* Given task
Reproduce all of the following records verbatim, line by line.

[start]

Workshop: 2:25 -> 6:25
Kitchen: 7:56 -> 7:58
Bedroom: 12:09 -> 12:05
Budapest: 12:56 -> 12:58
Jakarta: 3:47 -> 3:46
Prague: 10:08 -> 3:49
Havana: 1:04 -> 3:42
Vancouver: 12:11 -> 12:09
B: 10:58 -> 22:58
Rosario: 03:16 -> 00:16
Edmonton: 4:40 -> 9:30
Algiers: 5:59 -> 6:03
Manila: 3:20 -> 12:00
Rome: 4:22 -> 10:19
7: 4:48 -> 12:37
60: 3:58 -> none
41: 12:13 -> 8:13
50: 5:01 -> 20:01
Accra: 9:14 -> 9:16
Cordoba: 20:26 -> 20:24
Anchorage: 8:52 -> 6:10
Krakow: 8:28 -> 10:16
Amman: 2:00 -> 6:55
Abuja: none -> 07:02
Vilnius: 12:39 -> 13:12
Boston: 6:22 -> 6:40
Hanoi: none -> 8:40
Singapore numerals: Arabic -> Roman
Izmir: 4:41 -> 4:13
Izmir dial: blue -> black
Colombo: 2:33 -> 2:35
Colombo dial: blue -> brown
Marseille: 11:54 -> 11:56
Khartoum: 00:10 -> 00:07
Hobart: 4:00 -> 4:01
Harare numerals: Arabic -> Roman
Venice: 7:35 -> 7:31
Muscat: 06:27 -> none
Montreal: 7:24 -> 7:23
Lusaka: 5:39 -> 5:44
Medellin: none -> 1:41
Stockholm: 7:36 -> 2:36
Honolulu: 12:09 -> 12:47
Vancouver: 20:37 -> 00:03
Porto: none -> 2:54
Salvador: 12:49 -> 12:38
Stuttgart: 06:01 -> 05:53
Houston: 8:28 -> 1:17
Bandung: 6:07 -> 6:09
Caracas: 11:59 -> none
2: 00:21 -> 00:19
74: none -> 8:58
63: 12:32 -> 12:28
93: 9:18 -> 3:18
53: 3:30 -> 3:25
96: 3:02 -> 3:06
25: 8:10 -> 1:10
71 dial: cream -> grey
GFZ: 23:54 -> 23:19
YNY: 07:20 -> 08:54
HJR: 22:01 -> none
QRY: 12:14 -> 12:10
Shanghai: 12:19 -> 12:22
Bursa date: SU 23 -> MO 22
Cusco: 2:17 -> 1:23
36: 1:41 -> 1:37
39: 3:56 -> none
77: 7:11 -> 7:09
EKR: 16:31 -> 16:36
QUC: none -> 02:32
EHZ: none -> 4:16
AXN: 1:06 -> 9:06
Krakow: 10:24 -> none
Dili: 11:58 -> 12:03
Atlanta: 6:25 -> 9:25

[end]

* Complete answer
Workshop: 2:25 -> 6:25
Kitchen: 7:56 -> 7:58
Bedroom: 12:09 -> 12:05
Budapest: 12:56 -> 12:58
Jakarta: 3:47 -> 3:46
Prague: 10:08 -> 3:49
Havana: 1:04 -> 3:42
Vancouver: 12:11 -> 12:09
B: 10:58 -> 22:58
Rosario: 03:16 -> 00:16
Edmonton: 4:40 -> 9:30
Algiers: 5:59 -> 6:03
Manila: 3:20 -> 12:00
Rome: 4:22 -> 10:19
7: 4:48 -> 12:37
60: 3:58 -> none
41: 12:13 -> 8:13
50: 5:01 -> 20:01
Accra: 9:14 -> 9:16
Cordoba: 20:26 -> 20:24
Anchorage: 8:52 -> 6:10
Krakow: 8:28 -> 10:16
Amman: 2:00 -> 6:55
Abuja: none -> 07:02
Vilnius: 12:39 -> 13:12
Boston: 6:22 -> 6:40
Hanoi: none -> 8:40
Singapore numerals: Arabic -> Roman
Izmir: 4:41 -> 4:13
Izmir dial: blue -> black
Colombo: 2:33 -> 2:35
Colombo dial: blue -> brown
Marseille: 11:54 -> 11:56
Khartoum: 00:10 -> 00:07
Hobart: 4:00 -> 4:01
Harare numerals: Arabic -> Roman
Venice: 7:35 -> 7:31
Muscat: 06:27 -> none
Montreal: 7:24 -> 7:23
Lusaka: 5:39 -> 5:44
Medellin: none -> 1:41
Stockholm: 7:36 -> 2:36
Honolulu: 12:09 -> 12:47
Vancouver: 20:37 -> 00:03
Porto: none -> 2:54
Salvador: 12:49 -> 12:38
Stuttgart: 06:01 -> 05:53
Houston: 8:28 -> 1:17
Bandung: 6:07 -> 6:09
Caracas: 11:59 -> none
2: 00:21 -> 00:19
74: none -> 8:58
63: 12:32 -> 12:28
93: 9:18 -> 3:18
53: 3:30 -> 3:25
96: 3:02 -> 3:06
25: 8:10 -> 1:10
71 dial: cream -> grey
GFZ: 23:54 -> 23:19
YNY: 07:20 -> 08:54
HJR: 22:01 -> none
QRY: 12:14 -> 12:10
Shanghai: 12:19 -> 12:22
Bursa date: SU 23 -> MO 22
Cusco: 2:17 -> 1:23
36: 1:41 -> 1:37
39: 3:56 -> none
77: 7:11 -> 7:09
EKR: 16:31 -> 16:36
QUC: none -> 02:32
EHZ: none -> 4:16
AXN: 1:06 -> 9:06
Krakow: 10:24 -> none
Dili: 11:58 -> 12:03
Atlanta: 6:25 -> 9:25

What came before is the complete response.